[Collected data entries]
+===+
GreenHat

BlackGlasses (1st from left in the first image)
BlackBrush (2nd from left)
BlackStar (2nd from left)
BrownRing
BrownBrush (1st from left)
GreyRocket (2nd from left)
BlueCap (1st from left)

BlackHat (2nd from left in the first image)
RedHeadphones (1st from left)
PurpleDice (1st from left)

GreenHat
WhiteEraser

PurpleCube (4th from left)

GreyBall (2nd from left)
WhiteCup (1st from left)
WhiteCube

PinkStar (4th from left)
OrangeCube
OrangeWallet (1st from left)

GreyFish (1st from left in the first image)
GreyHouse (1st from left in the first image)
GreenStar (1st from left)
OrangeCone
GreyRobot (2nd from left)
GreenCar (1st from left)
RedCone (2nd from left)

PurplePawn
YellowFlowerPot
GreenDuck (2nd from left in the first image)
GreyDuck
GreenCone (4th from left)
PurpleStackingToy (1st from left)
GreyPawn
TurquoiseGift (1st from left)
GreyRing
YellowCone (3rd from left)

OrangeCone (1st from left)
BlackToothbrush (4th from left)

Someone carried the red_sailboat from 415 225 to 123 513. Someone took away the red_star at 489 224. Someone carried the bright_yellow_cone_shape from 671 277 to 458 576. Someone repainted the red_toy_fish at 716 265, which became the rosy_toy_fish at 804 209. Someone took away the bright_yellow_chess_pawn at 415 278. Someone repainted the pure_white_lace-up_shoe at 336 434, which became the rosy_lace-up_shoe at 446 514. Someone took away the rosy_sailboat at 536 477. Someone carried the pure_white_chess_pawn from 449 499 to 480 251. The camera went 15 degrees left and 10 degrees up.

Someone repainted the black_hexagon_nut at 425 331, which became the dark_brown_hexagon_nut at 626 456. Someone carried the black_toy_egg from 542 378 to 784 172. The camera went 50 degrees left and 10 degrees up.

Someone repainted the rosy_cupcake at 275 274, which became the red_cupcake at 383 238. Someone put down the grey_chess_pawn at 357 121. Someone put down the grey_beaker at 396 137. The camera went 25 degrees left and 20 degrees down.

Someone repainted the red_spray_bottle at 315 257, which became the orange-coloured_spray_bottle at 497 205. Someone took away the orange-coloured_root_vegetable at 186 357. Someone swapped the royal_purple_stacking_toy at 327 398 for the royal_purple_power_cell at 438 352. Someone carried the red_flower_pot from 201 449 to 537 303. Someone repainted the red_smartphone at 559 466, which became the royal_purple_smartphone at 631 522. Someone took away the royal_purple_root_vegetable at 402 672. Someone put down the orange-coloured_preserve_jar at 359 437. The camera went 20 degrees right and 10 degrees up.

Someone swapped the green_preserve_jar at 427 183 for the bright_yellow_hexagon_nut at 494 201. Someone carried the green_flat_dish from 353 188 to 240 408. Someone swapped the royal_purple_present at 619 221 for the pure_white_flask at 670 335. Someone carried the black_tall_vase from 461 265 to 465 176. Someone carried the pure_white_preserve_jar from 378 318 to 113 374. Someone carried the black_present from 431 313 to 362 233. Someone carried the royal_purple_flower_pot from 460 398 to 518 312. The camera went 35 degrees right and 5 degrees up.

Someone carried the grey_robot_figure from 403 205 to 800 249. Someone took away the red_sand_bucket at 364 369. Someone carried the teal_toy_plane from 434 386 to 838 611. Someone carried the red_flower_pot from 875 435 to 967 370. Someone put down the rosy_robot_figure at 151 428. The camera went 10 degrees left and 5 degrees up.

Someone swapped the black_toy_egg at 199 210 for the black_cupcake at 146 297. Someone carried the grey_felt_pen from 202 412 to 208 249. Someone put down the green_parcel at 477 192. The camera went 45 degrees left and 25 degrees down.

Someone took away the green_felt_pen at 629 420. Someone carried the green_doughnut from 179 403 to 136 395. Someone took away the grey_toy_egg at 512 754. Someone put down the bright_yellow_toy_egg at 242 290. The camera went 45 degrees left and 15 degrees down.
+===+
_DESCRIPTION OF THE TASK_
In your response, give all the records again with nothing altered.

_SOLVED PROBLEM_
GreenHat

BlackGlasses (1st from left in the first image)
BlackBrush (2nd from left)
BlackStar (2nd from left)
BrownRing
BrownBrush (1st from left)
GreyRocket (2nd from left)
BlueCap (1st from left)

BlackHat (2nd from left in the first image)
RedHeadphones (1st from left)
PurpleDice (1st from left)

GreenHat
WhiteEraser

PurpleCube (4th from left)

GreyBall (2nd from left)
WhiteCup (1st from left)
WhiteCube

PinkStar (4th from left)
OrangeCube
OrangeWallet (1st from left)

GreyFish (1st from left in the first image)
GreyHouse (1st from left in the first image)
GreenStar (1st from left)
OrangeCone
GreyRobot (2nd from left)
GreenCar (1st from left)
RedCone (2nd from left)

PurplePawn
YellowFlowerPot
GreenDuck (2nd from left in the first image)
GreyDuck
GreenCone (4th from left)
PurpleStackingToy (1st from left)
GreyPawn
TurquoiseGift (1st from left)
GreyRing
YellowCone (3rd from left)

OrangeCone (1st from left)
BlackToothbrush (4th from left)

Someone carried the red_sailboat from 415 225 to 123 513. Someone took away the red_star at 489 224. Someone carried the bright_yellow_cone_shape from 671 277 to 458 576. Someone repainted the red_toy_fish at 716 265, which became the rosy_toy_fish at 804 209. Someone took away the bright_yellow_chess_pawn at 415 278. Someone repainted the pure_white_lace-up_shoe at 336 434, which became the rosy_lace-up_shoe at 446 514. Someone took away the rosy_sailboat at 536 477. Someone carried the pure_white_chess_pawn from 449 499 to 480 251. The camera went 15 degrees left and 10 degrees up.

Someone repainted the black_hexagon_nut at 425 331, which became the dark_brown_hexagon_nut at 626 456. Someone carried the black_toy_egg from 542 378 to 784 172. The camera went 50 degrees left and 10 degrees up.

Someone repainted the rosy_cupcake at 275 274, which became the red_cupcake at 383 238. Someone put down the grey_chess_pawn at 357 121. Someone put down the grey_beaker at 396 137. The camera went 25 degrees left and 20 degrees down.

Someone repainted the red_spray_bottle at 315 257, which became the orange-coloured_spray_bottle at 497 205. Someone took away the orange-coloured_root_vegetable at 186 357. Someone swapped the royal_purple_stacking_toy at 327 398 for the royal_purple_power_cell at 438 352. Someone carried the red_flower_pot from 201 449 to 537 303. Someone repainted the red_smartphone at 559 466, which became the royal_purple_smartphone at 631 522. Someone took away the royal_purple_root_vegetable at 402 672. Someone put down the orange-coloured_preserve_jar at 359 437. The camera went 20 degrees right and 10 degrees up.

Someone swapped the green_preserve_jar at 427 183 for the bright_yellow_hexagon_nut at 494 201. Someone carried the green_flat_dish from 353 188 to 240 408. Someone swapped the royal_purple_present at 619 221 for the pure_white_flask at 670 335. Someone carried the black_tall_vase from 461 265 to 465 176. Someone carried the pure_white_preserve_jar from 378 318 to 113 374. Someone carried the black_present from 431 313 to 362 233. Someone carried the royal_purple_flower_pot from 460 398 to 518 312. The camera went 35 degrees right and 5 degrees up.

Someone carried the grey_robot_figure from 403 205 to 800 249. Someone took away the red_sand_bucket at 364 369. Someone carried the teal_toy_plane from 434 386 to 838 611. Someone carried the red_flower_pot from 875 435 to 967 370. Someone put down the rosy_robot_figure at 151 428. The camera went 10 degrees left and 5 degrees up.

Someone swapped the black_toy_egg at 199 210 for the black_cupcake at 146 297. Someone carried the grey_felt_pen from 202 412 to 208 249. Someone put down the green_parcel at 477 192. The camera went 45 degrees left and 25 degrees down.

Someone took away the green_felt_pen at 629 420. Someone carried the green_doughnut from 179 403 to 136 395. Someone took away the grey_toy_egg at 512 754. Someone put down the bright_yellow_toy_egg at 242 290. The camera went 45 degrees left and 15 degrees down.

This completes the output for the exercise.